(Problem description): Having found the line containing "none -> cyan brick J8:J9 level 2" in the records below, copy that line and each later one exactly, dropping pictures.

◇ ◇ ◇ ◇ ◇

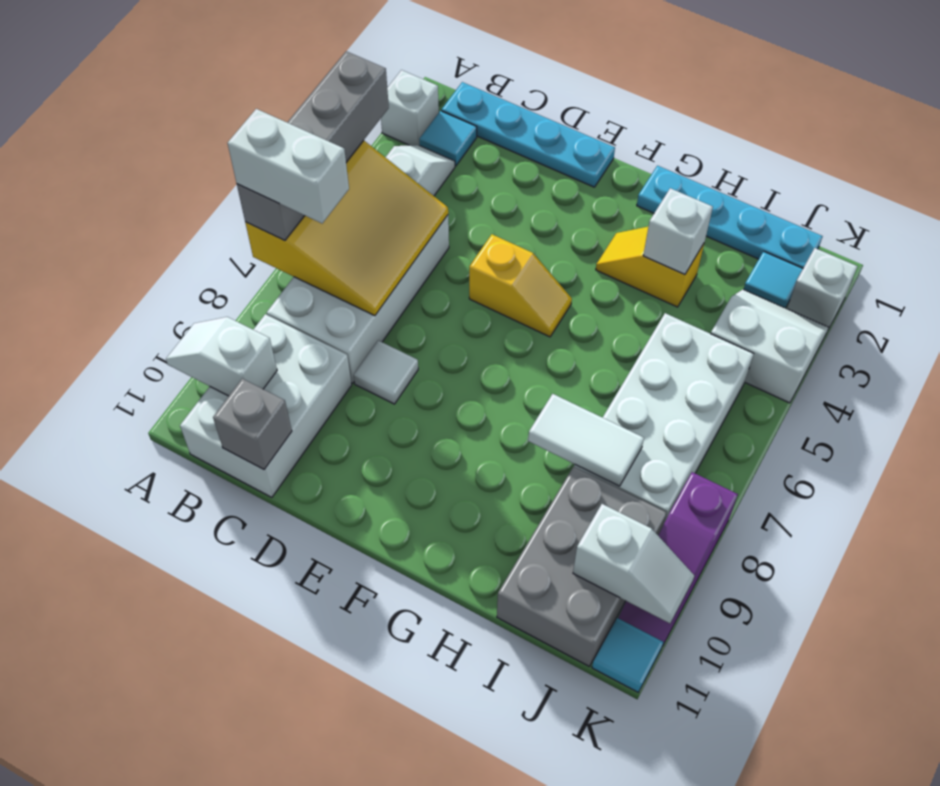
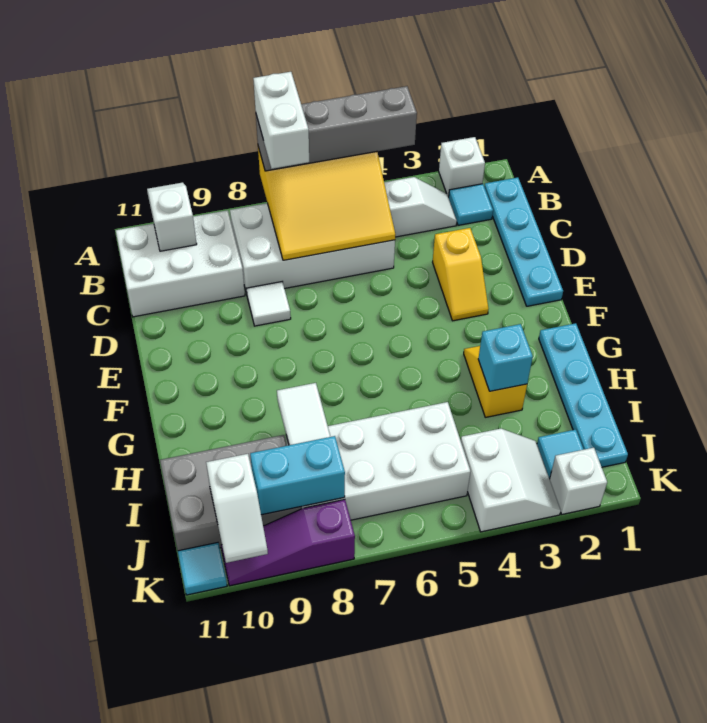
grey brick C11 level 2 -> none
yellow slope E5:F5 level 1 top E -> yellow slope D3:E3 level 1 top D
white brick H3 level 2 -> cyan brick H3 level 2
none -> cyan brick J8:J9 level 2

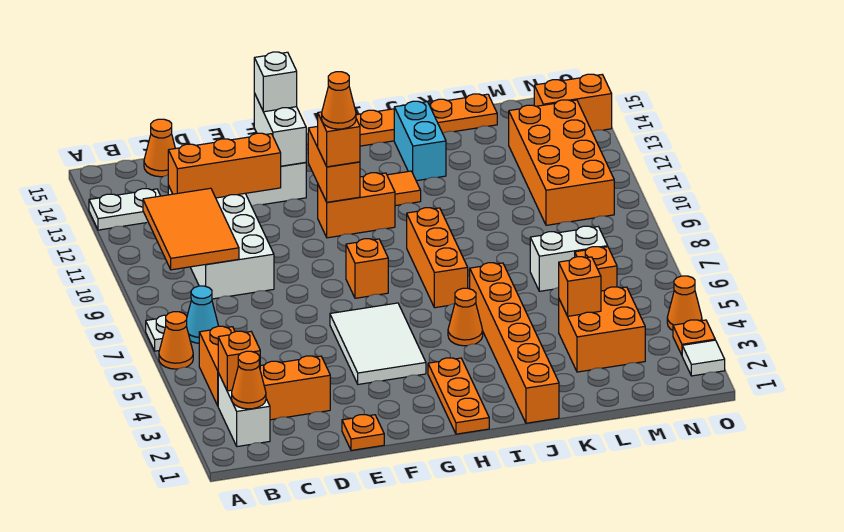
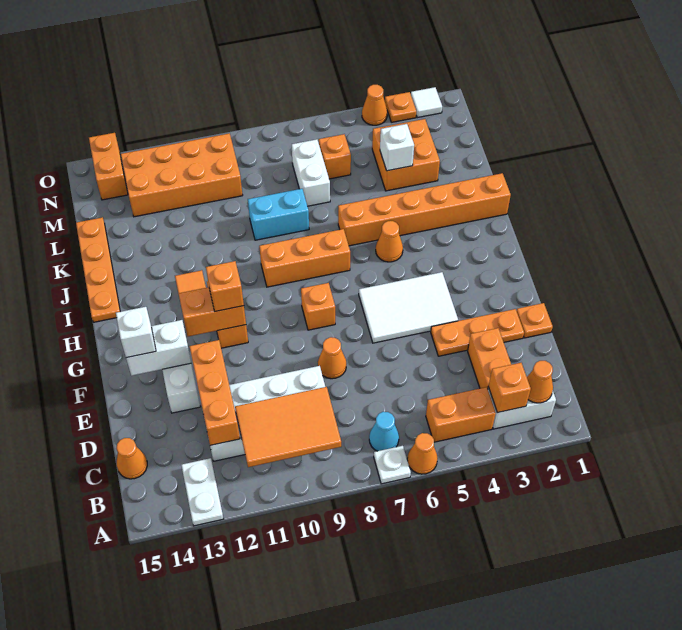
orange cone G11 level 4 -> orange cone E8 level 1
orange plate H1:H3 level 1 -> orange plate E2:E4 level 1
cyan brick J13:J14 level 1 -> cyan brick K8:K9 level 1
orange brick L4 level 2 -> white brick L4 level 2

◇ ◇ ◇ ◇ ◇

(Your response):
none -> cyan brick J8:J9 level 2

orange cone G11 level 4 -> orange cone E8 level 1
orange plate H1:H3 level 1 -> orange plate E2:E4 level 1
cyan brick J13:J14 level 1 -> cyan brick K8:K9 level 1
orange brick L4 level 2 -> white brick L4 level 2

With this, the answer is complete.